• **TASK INSTRUCTIONS**
Print the entries below again exactly as they stand, but skip any picture.

====== GIVEN INFORMATION

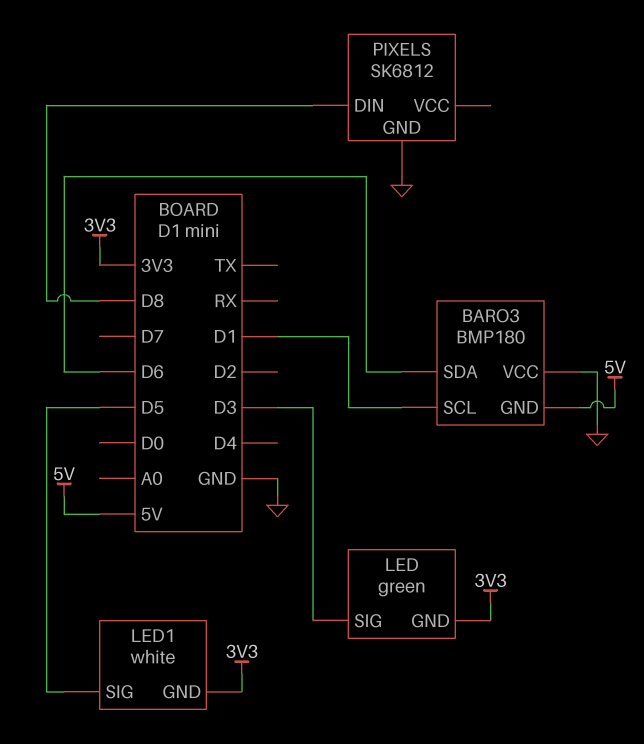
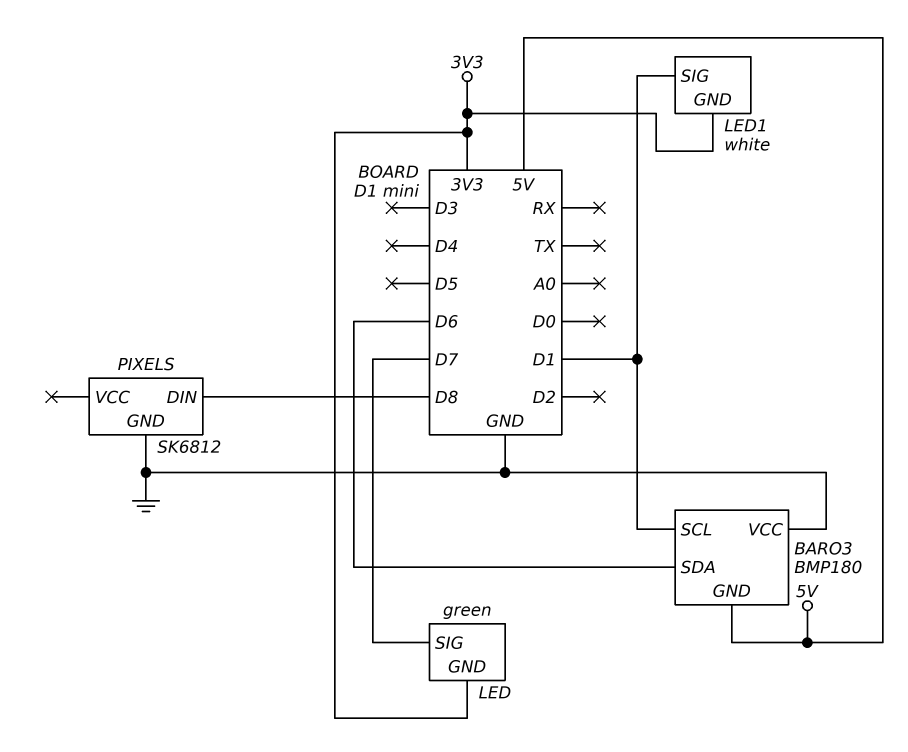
LED pin SIG: D3 -> D7
LED1 pin SIG: D5 -> D1

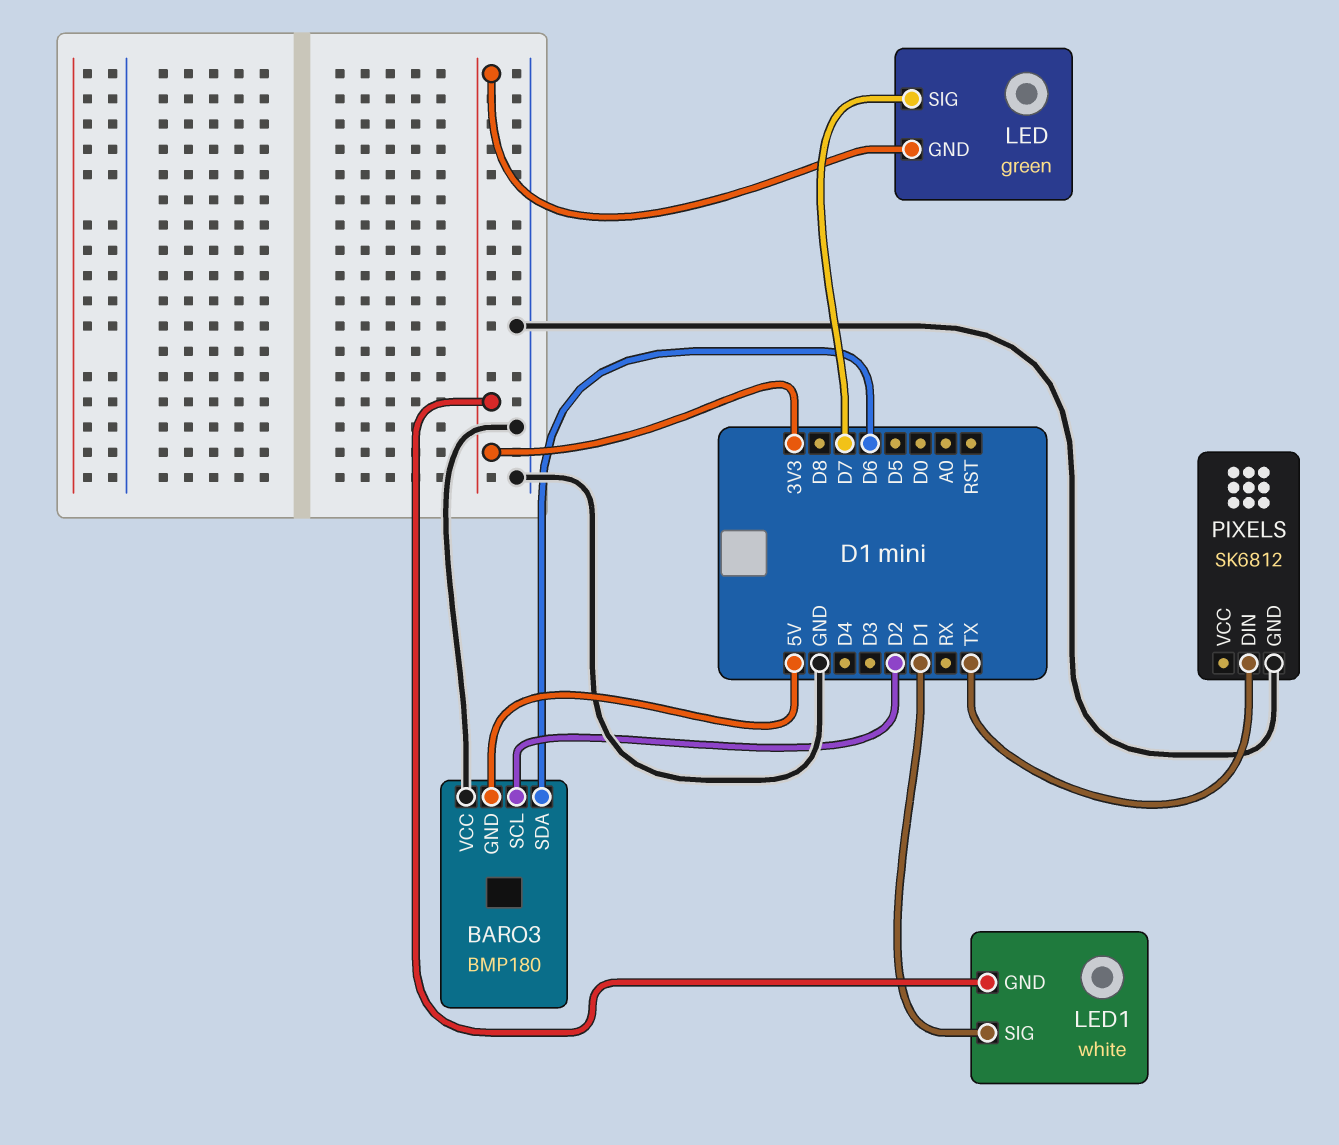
BARO3 pin SCL: D1 -> D2
PIXELS pin DIN: D8 -> TX

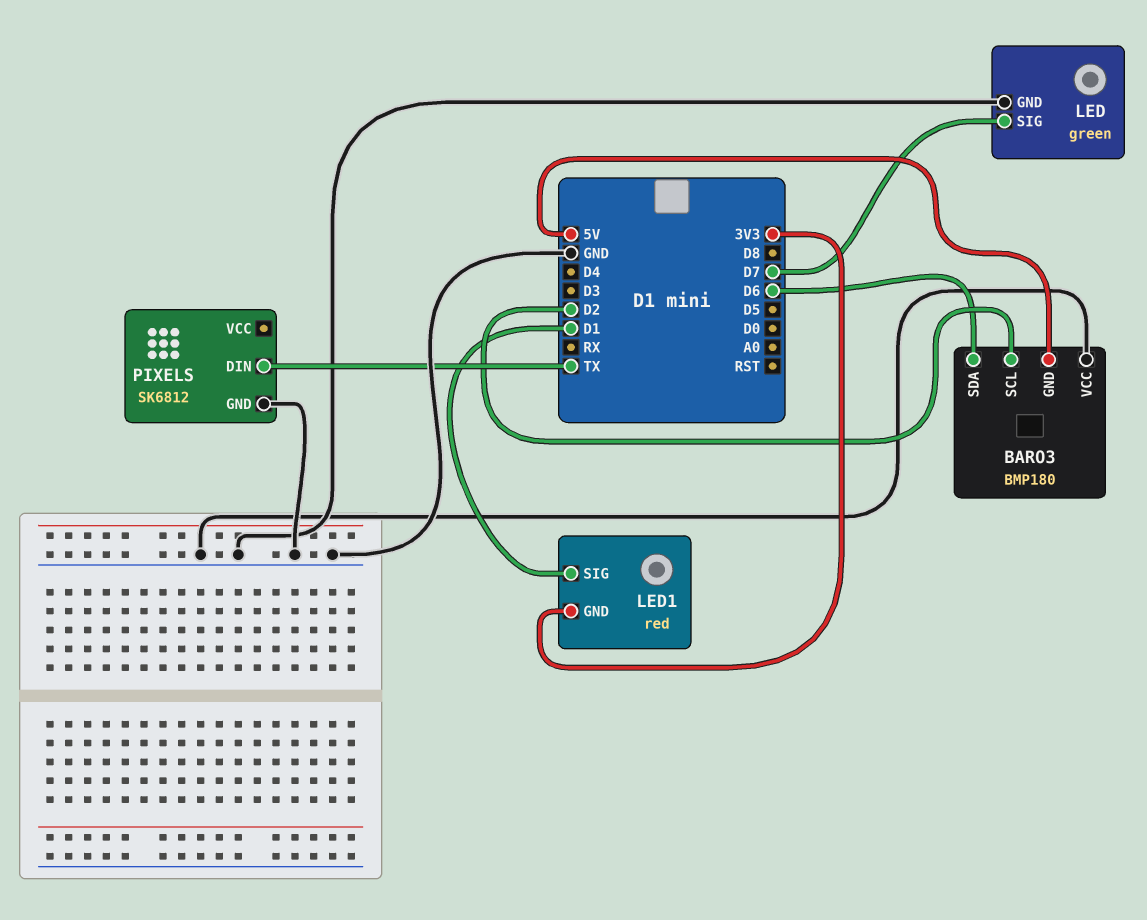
LED pin GND: 3V3 -> GND
LED1: white -> red

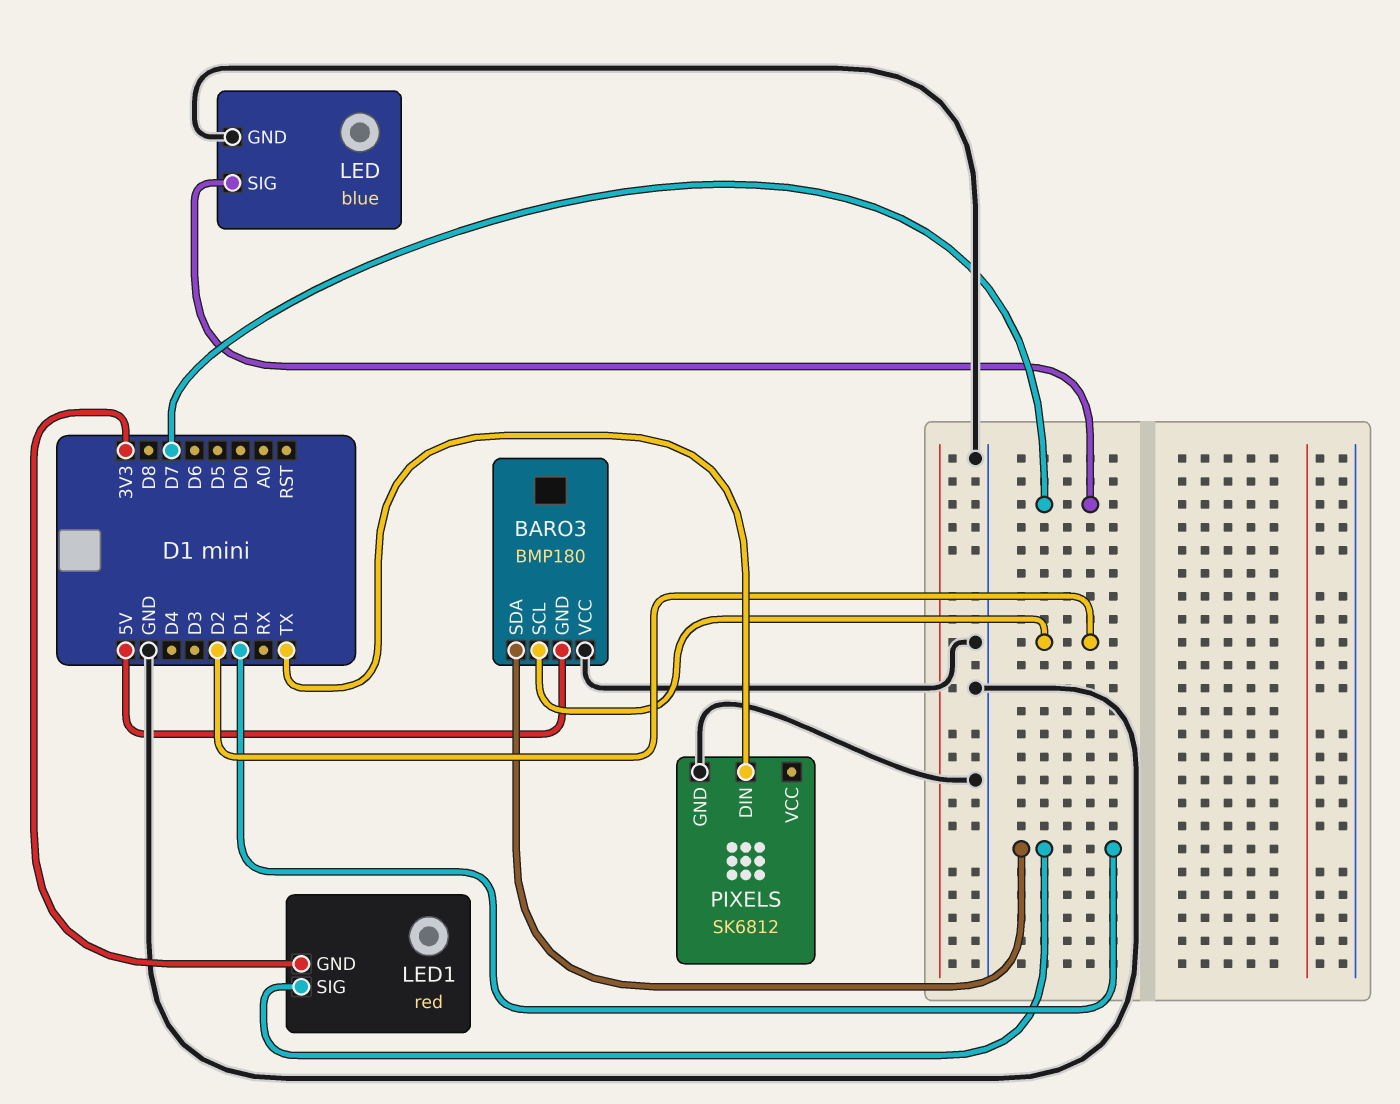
BARO3 pin SDA: D6 -> D1
LED: green -> blue

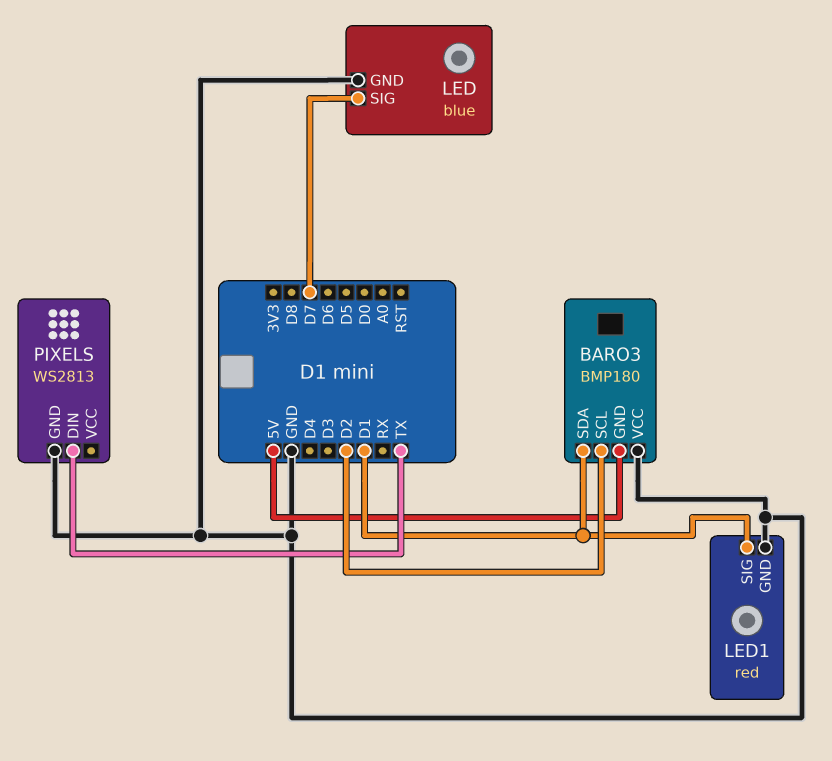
LED1 pin GND: 3V3 -> GND
PIXELS: SK6812 -> WS2813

============

• **SOLUTION FOR THIS PROBLEM**
LED pin SIG: D3 -> D7
LED1 pin SIG: D5 -> D1

BARO3 pin SCL: D1 -> D2
PIXELS pin DIN: D8 -> TX

LED pin GND: 3V3 -> GND
LED1: white -> red

BARO3 pin SDA: D6 -> D1
LED: green -> blue

LED1 pin GND: 3V3 -> GND
PIXELS: SK6812 -> WS2813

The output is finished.